> **TASK PROMPT**
Reproduce the data word for word, beginning with the line that contains "sparing [910, 724]" and continuing through the line that contains "Ghada [446, 626]".
-------- TASK DATA --------
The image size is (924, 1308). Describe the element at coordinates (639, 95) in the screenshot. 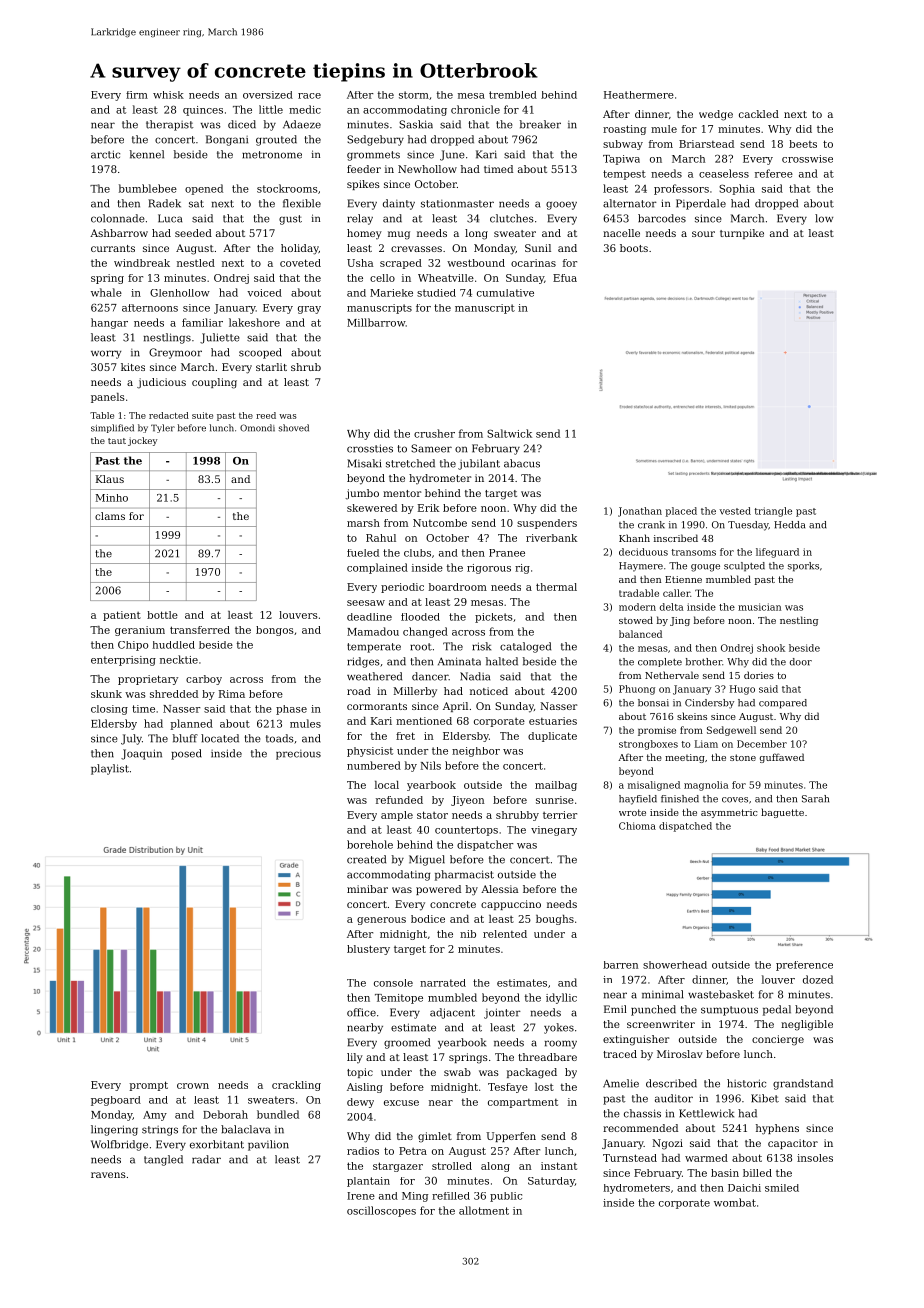

I see `Heathermere` at that location.
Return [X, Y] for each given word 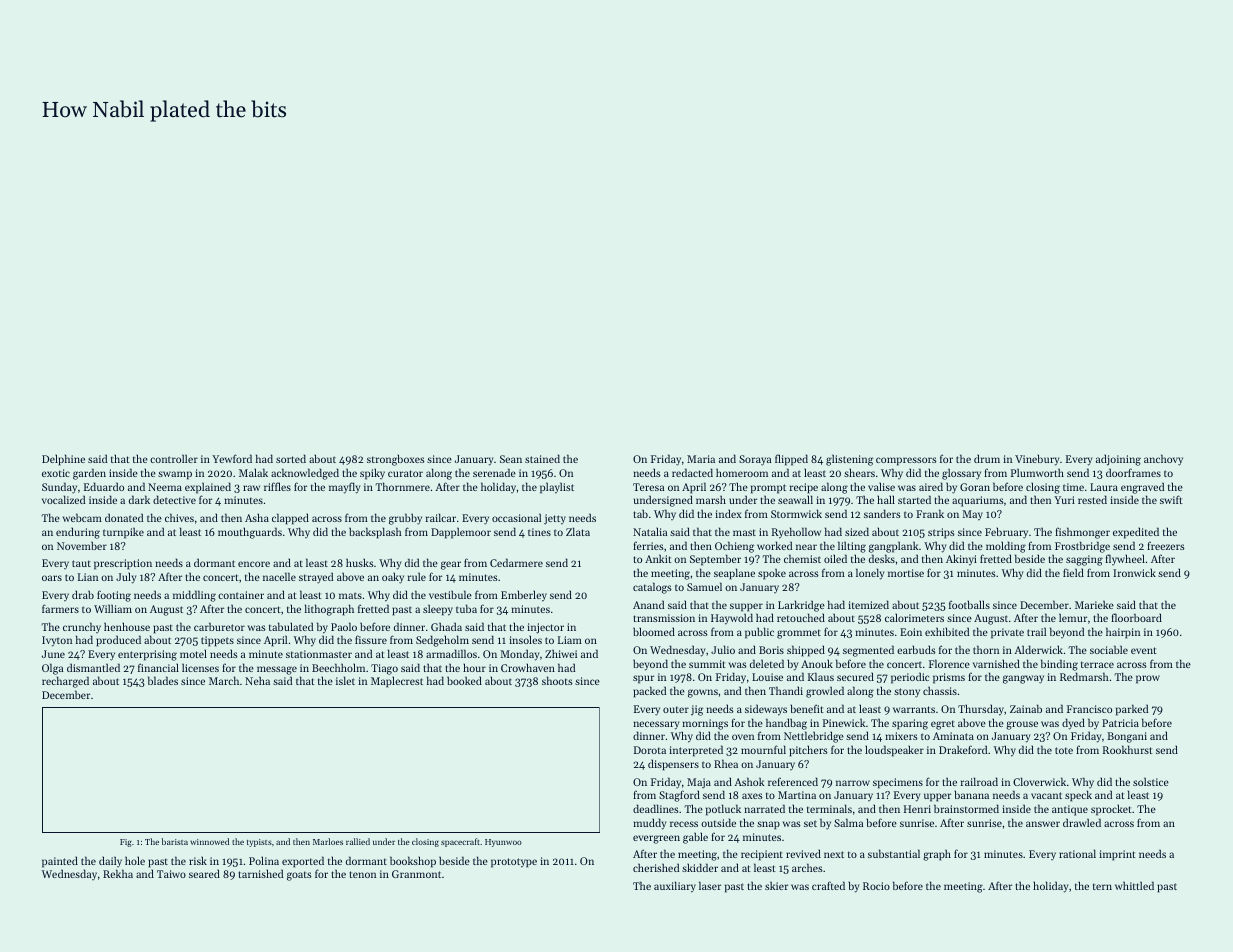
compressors [906, 461]
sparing [910, 724]
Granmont [416, 874]
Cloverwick [1039, 781]
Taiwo [171, 874]
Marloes [328, 841]
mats [350, 595]
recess [684, 824]
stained [542, 458]
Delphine [63, 460]
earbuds [916, 649]
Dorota [650, 750]
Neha [257, 680]
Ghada [446, 626]
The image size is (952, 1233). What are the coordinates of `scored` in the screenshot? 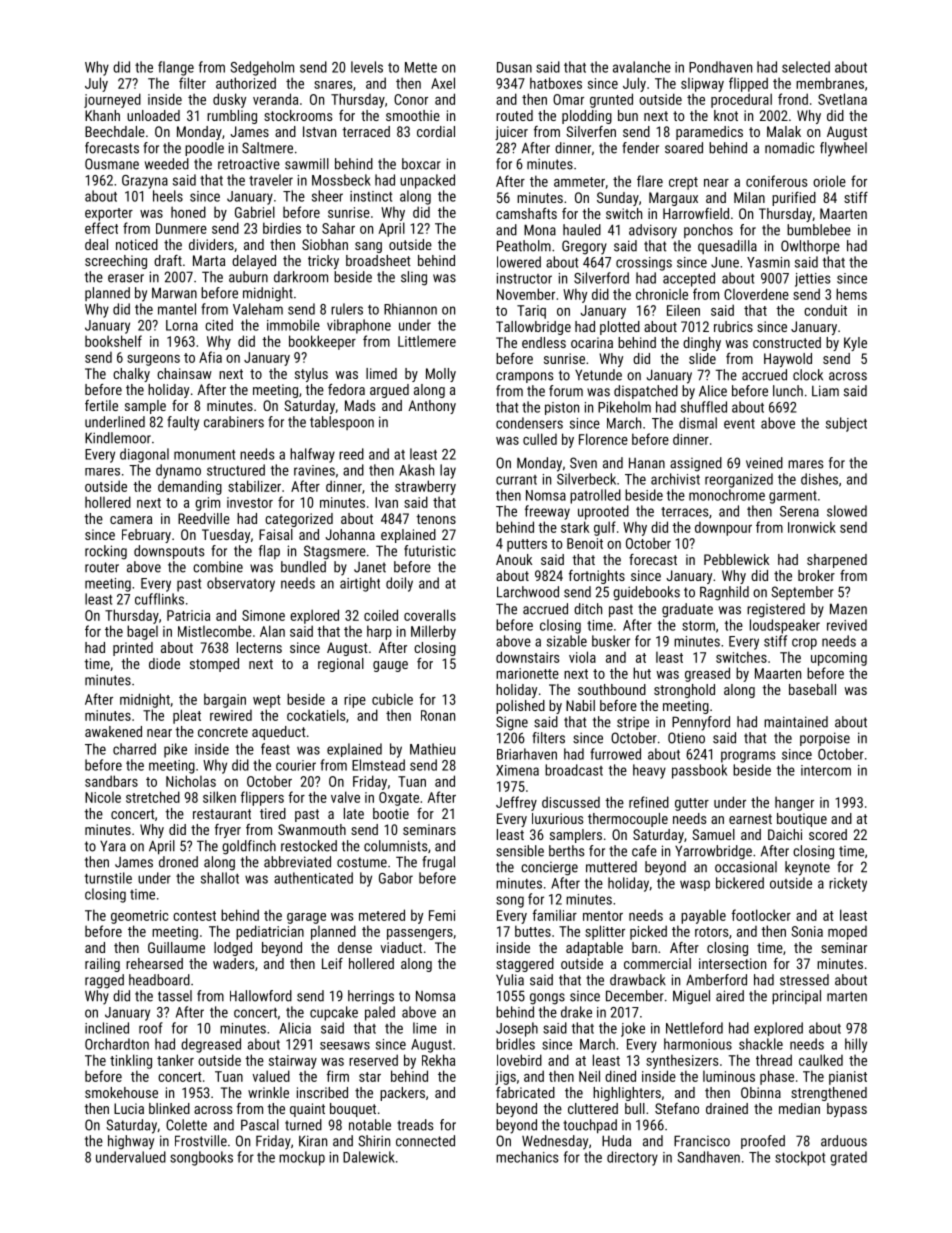 It's located at (828, 834).
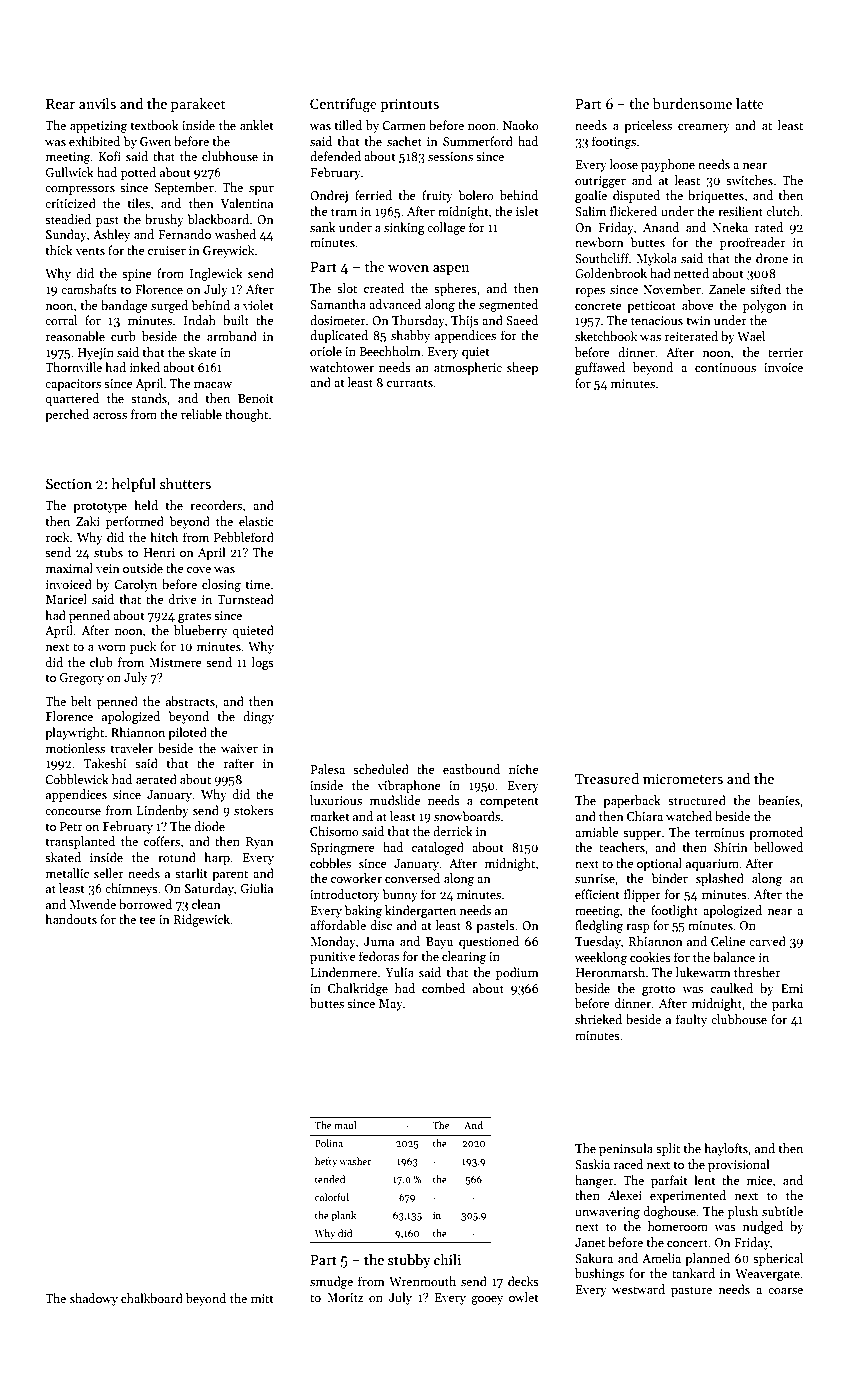 The height and width of the document is (1400, 849). I want to click on owlet, so click(524, 1297).
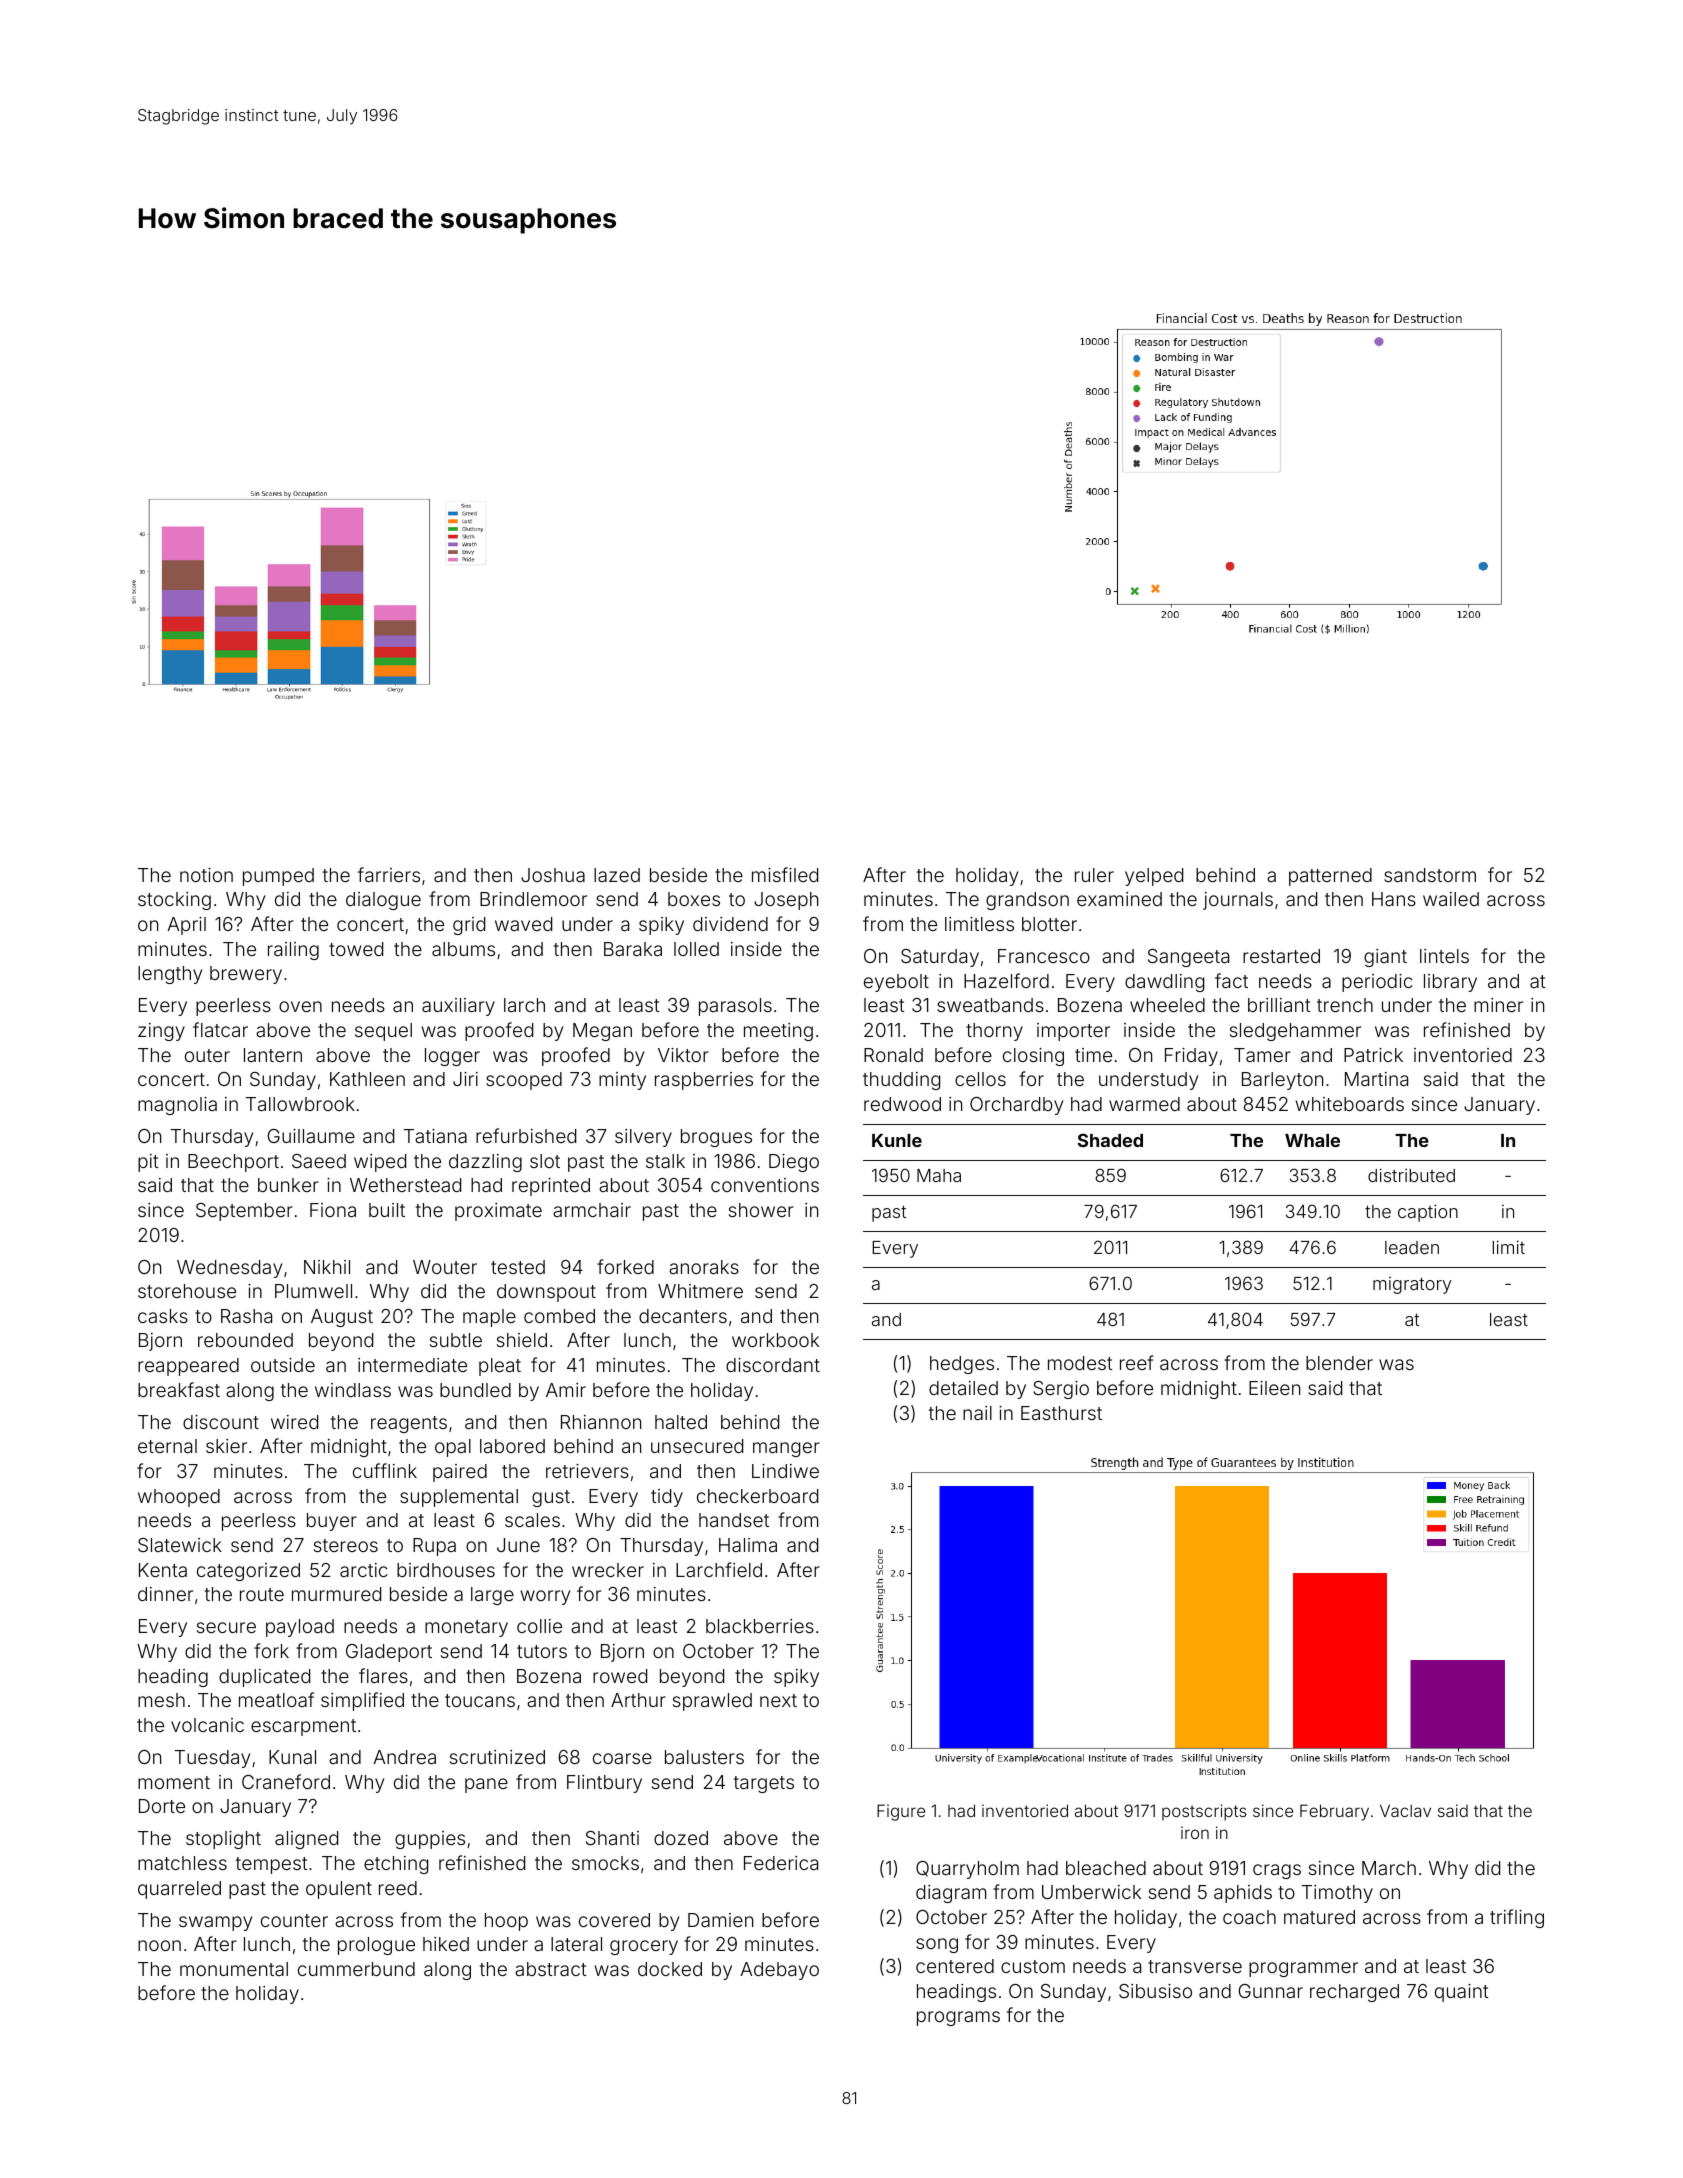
--------
> **TASK RESULT**
sparing [910, 724]
Granmont [416, 874]
Cloverwick [1039, 781]
Taiwo [171, 874]
Marloes [328, 841]
mats [350, 595]
recess [684, 824]
stained [542, 458]
Delphine [63, 460]
earbuds [916, 649]
Dorota [650, 750]
Neha [257, 680]
Ghada [446, 626]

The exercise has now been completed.